#### [Task objective]
Transcribe, word for word and without additions, each line below from the one containing "(418, 579) = (834, 315): turquoise" through the one containing "(438, 385) = (437, 216): none -> yellow pear", both ends included.

#### [Records shown]

====

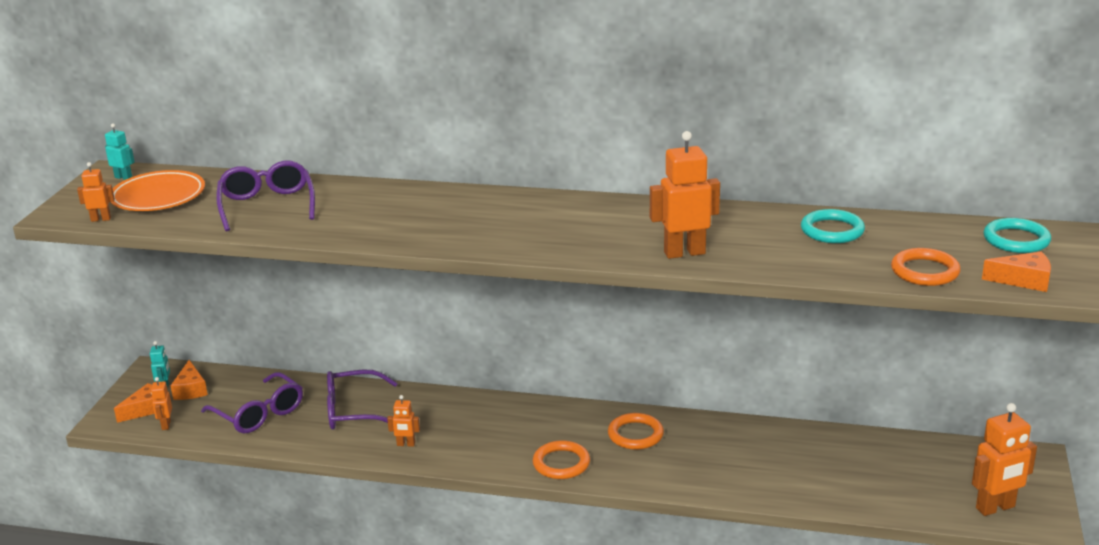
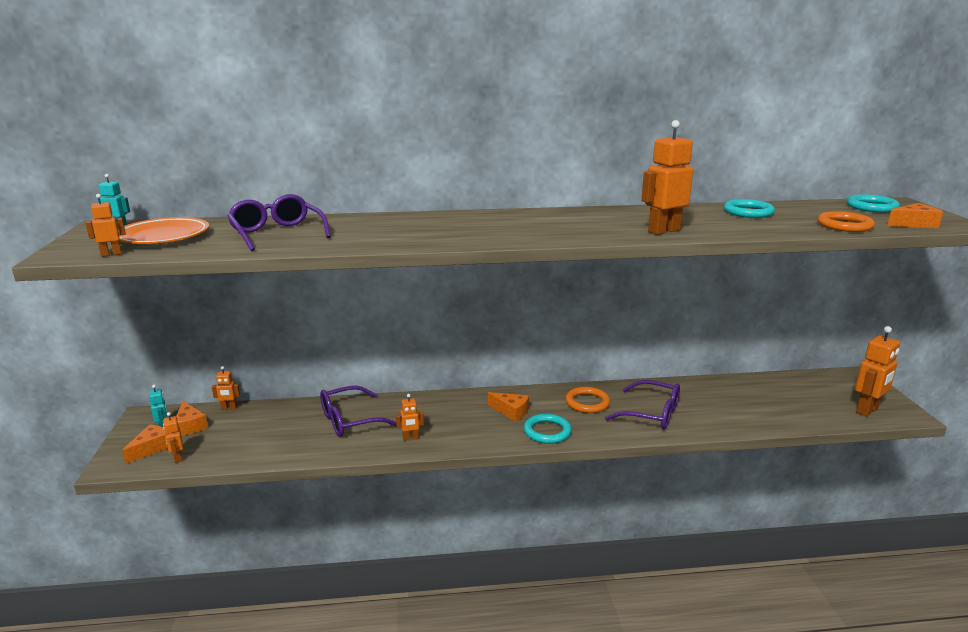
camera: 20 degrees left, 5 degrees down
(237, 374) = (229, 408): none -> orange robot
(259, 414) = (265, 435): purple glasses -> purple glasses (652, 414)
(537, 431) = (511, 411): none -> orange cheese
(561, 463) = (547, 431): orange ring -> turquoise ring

====

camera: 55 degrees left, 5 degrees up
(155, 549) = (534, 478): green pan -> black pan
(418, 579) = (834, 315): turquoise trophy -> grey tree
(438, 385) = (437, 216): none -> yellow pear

====

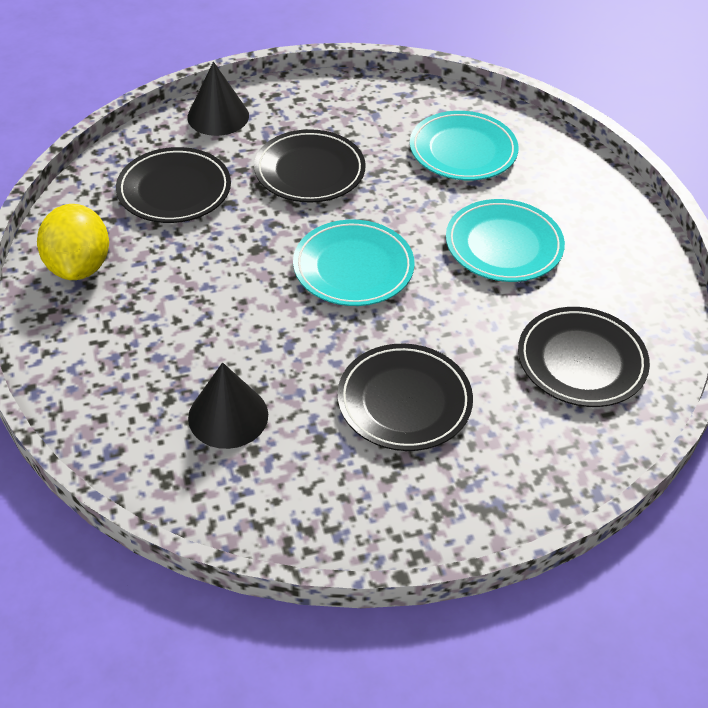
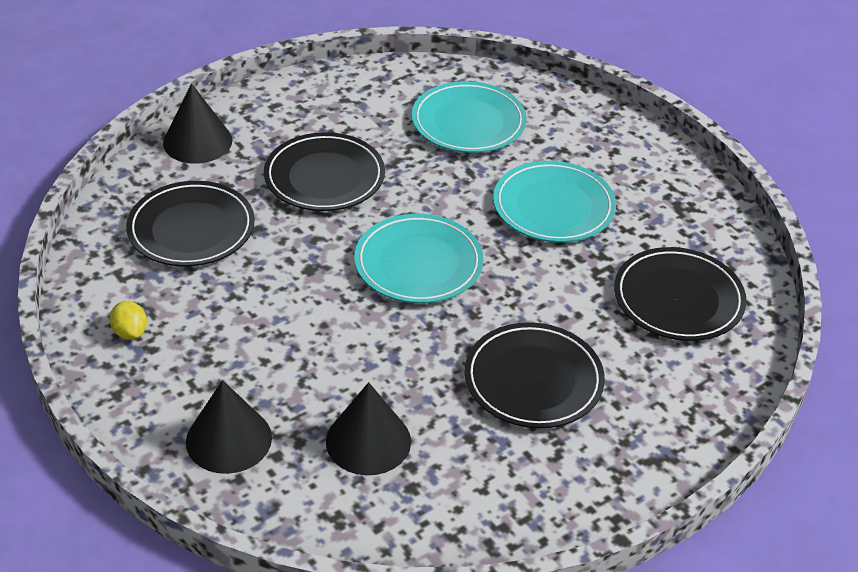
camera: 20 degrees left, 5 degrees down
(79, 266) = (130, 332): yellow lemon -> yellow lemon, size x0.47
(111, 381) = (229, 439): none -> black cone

====

#### [Answer to the exercise]
(418, 579) = (834, 315): turquoise trophy -> grey tree
(438, 385) = (437, 216): none -> yellow pear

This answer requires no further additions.